*Requirement*.
Show every line of the data that contains the string "plus".

━━ Input for this task ━━

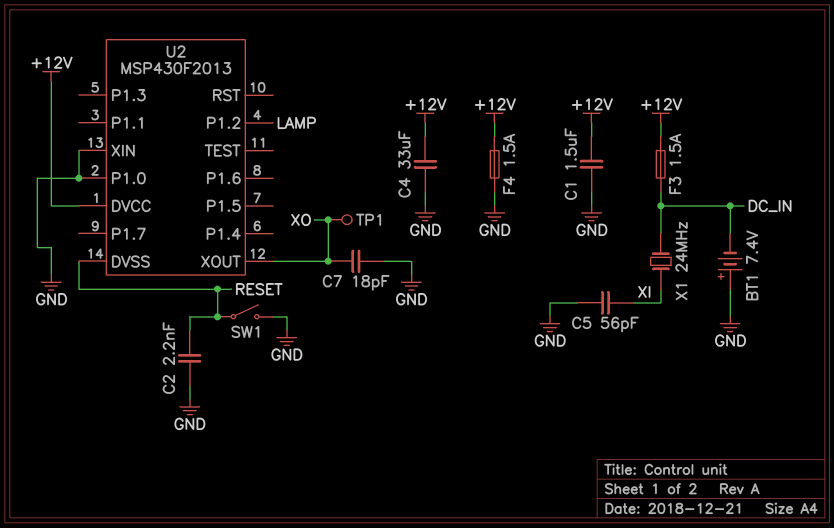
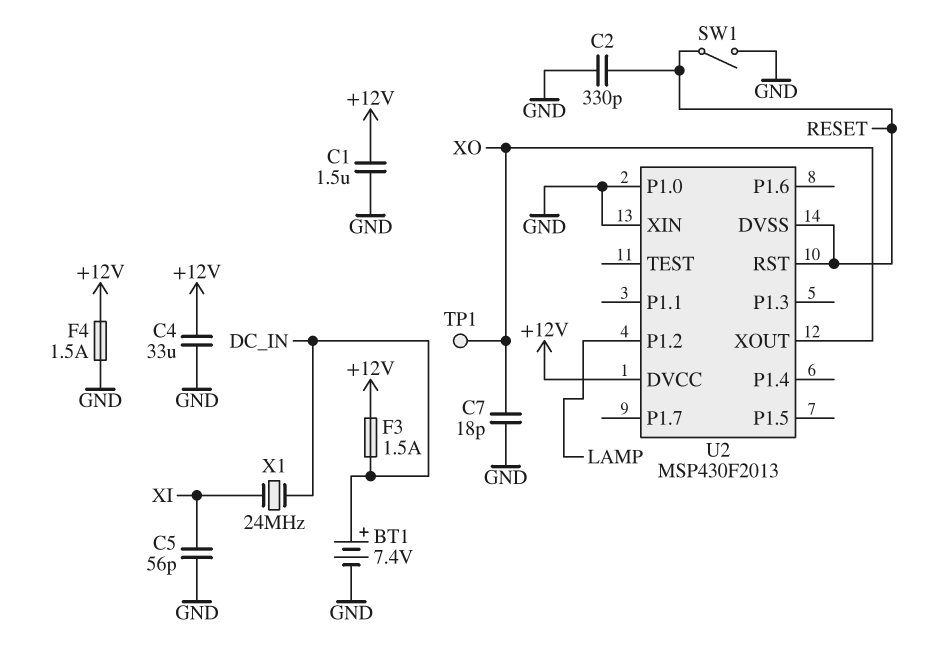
BT1: 7.4V (plus GND, minus DC_IN) -> 7.4V (plus DC_IN, minus GND)
C2: 2.2nF (GND, RESET) -> 330pF (GND, RESET)
U2 pin RST: none -> RESET

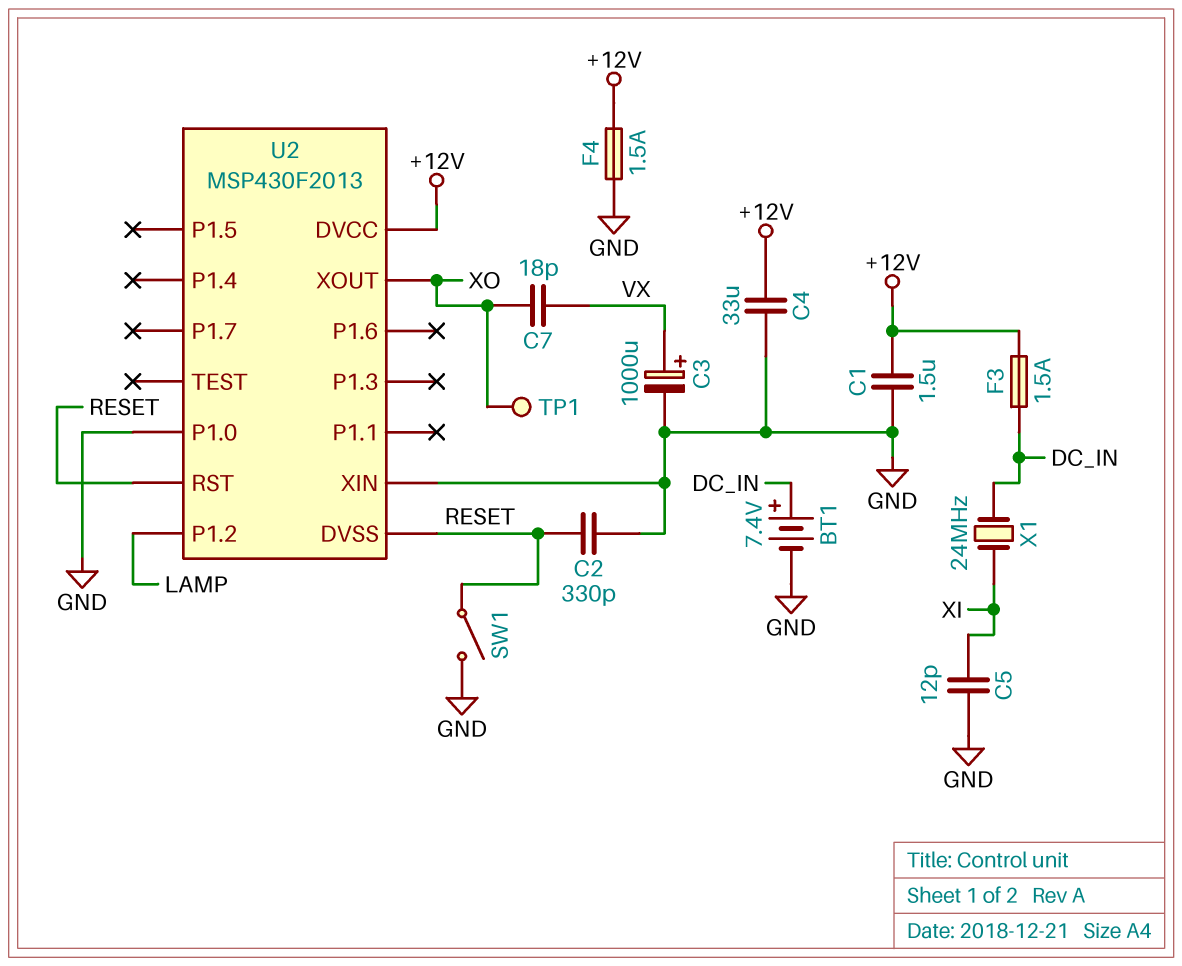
C3: none -> 1000uF (plus VX, minus GND)
C5: 56pF (GND, XI) -> 12pF (GND, XI)
C7: 18pF (GND, XO) -> 18pF (VX, XO)

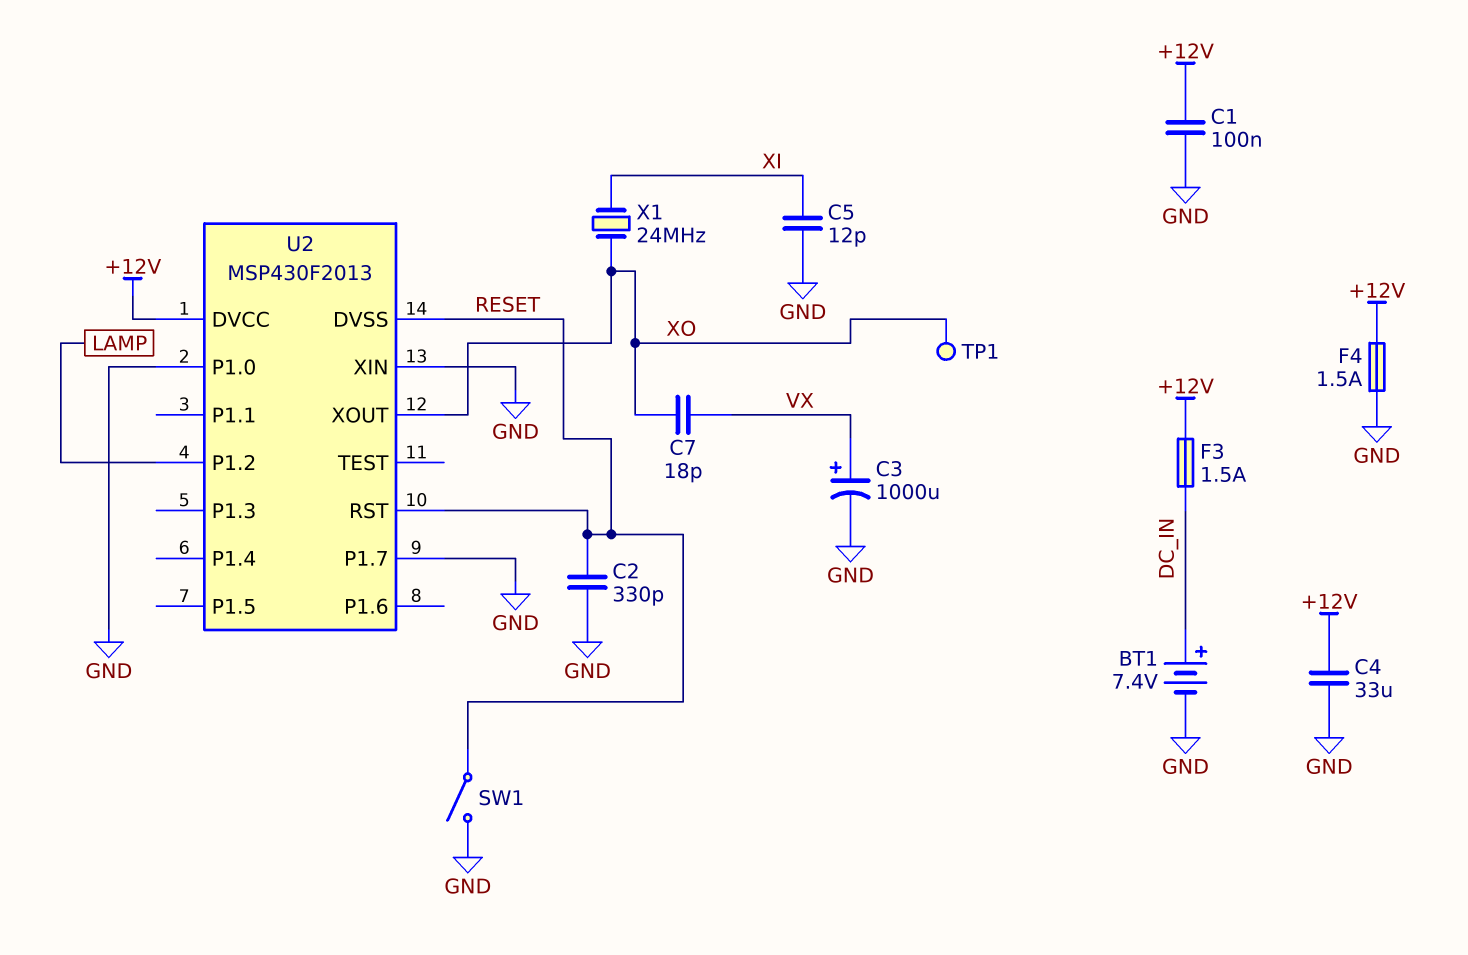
C1: 1.5uF (+12V, GND) -> 100nF (+12V, GND)
U2 pin P1.7: none -> GND
X1: 24MHz (DC_IN, XI) -> 24MHz (XI, XO)

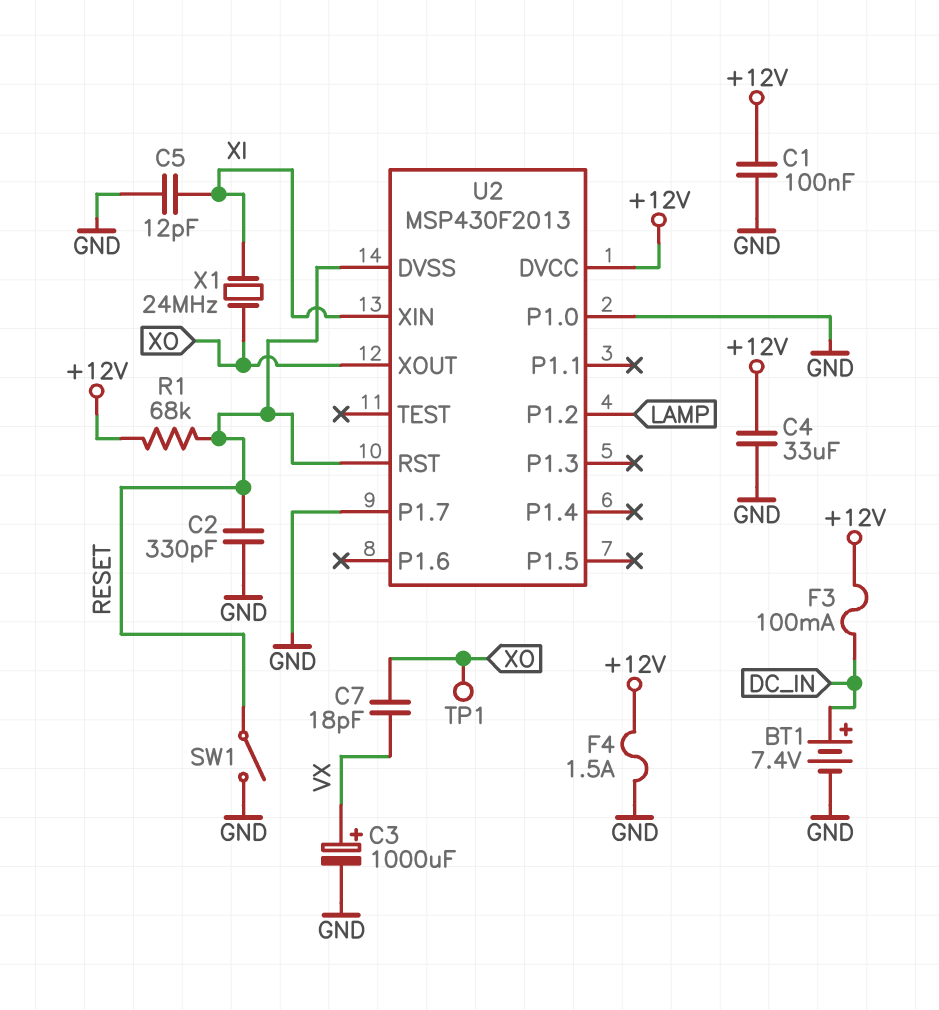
F3: 1.5A (+12V, DC_IN) -> 100mA (+12V, DC_IN)
R1: none -> 68k (+12V, RESET)
U2 pin XIN: GND -> XI

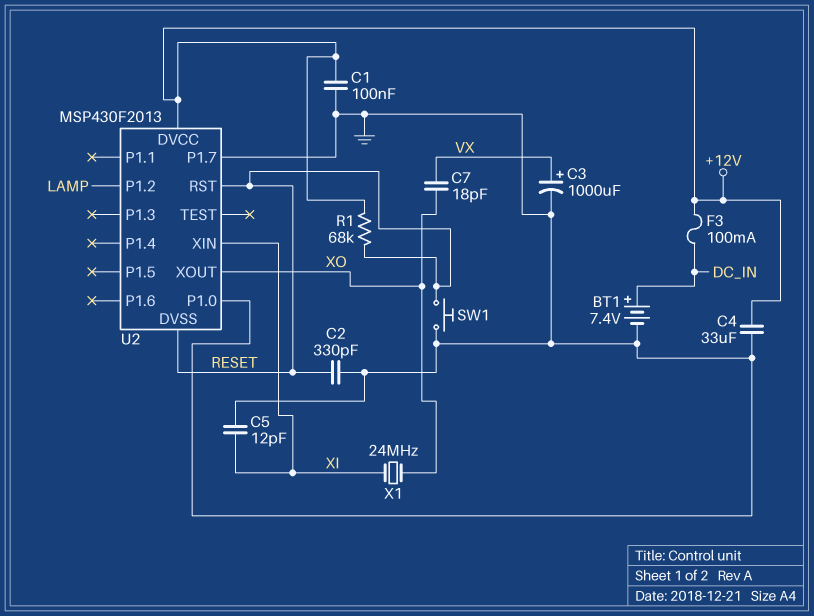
F4: 1.5A (+12V, GND) -> none
SW1: switch (GND, RESET) -> button (GND, RESET)
TP1: test point (XO) -> none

━━━

*Answer box*.
BT1: 7.4V (plus GND, minus DC_IN) -> 7.4V (plus DC_IN, minus GND)
C3: none -> 1000uF (plus VX, minus GND)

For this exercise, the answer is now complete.